» **Dataset section**:
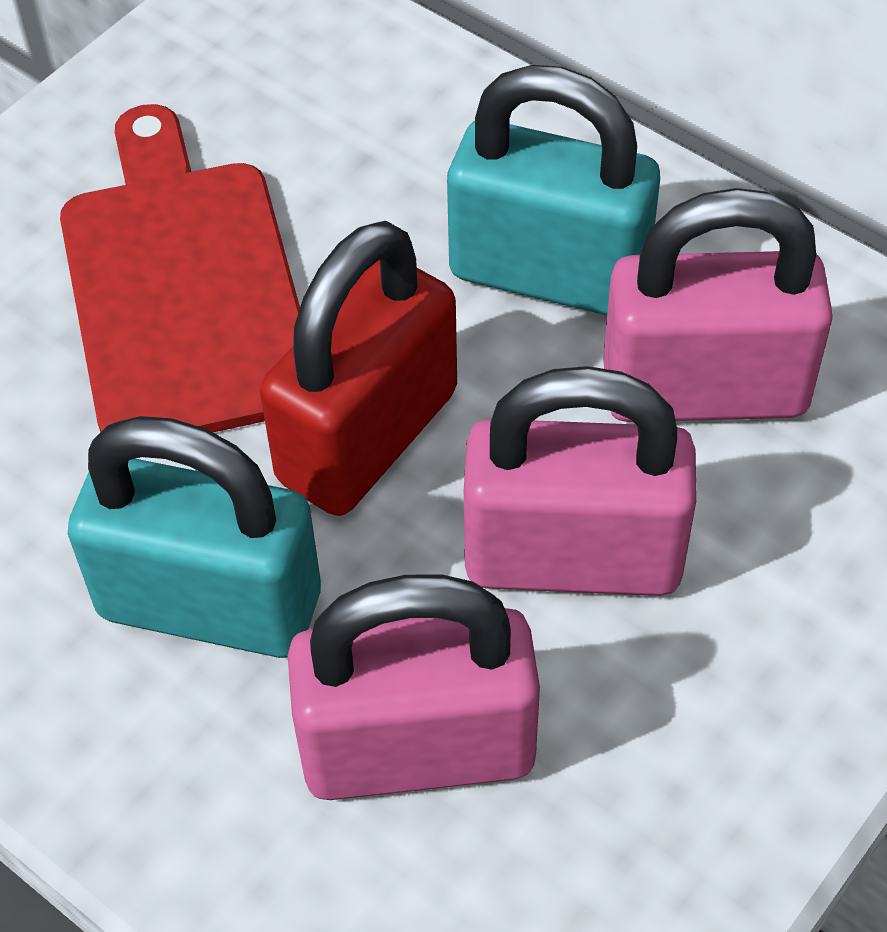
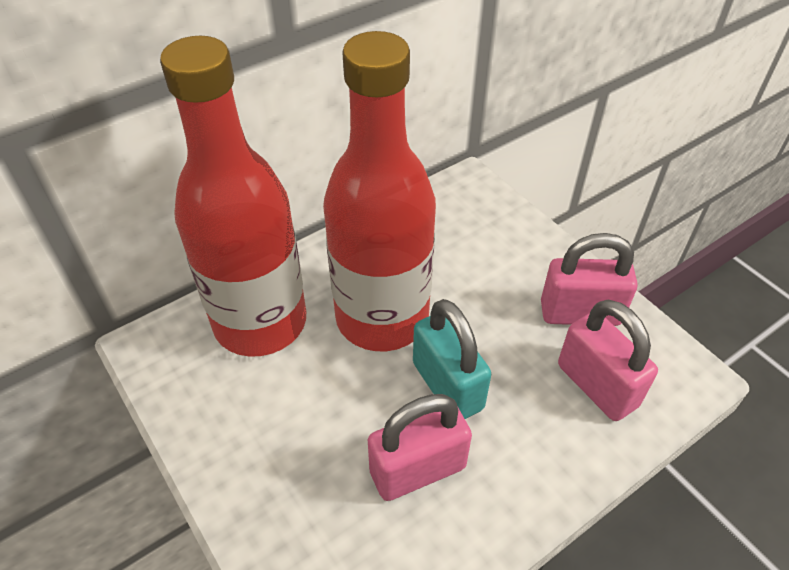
red bottle: 0 -> 2
red cutting board: 1 -> 0
red padlock: 1 -> 0
turquoise padlock: 2 -> 1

» **Work to be completed**: A word-for-word copy of all the data is required, minus the pictures.

» **Exercise output**:
red bottle: 0 -> 2
red cutting board: 1 -> 0
red padlock: 1 -> 0
turquoise padlock: 2 -> 1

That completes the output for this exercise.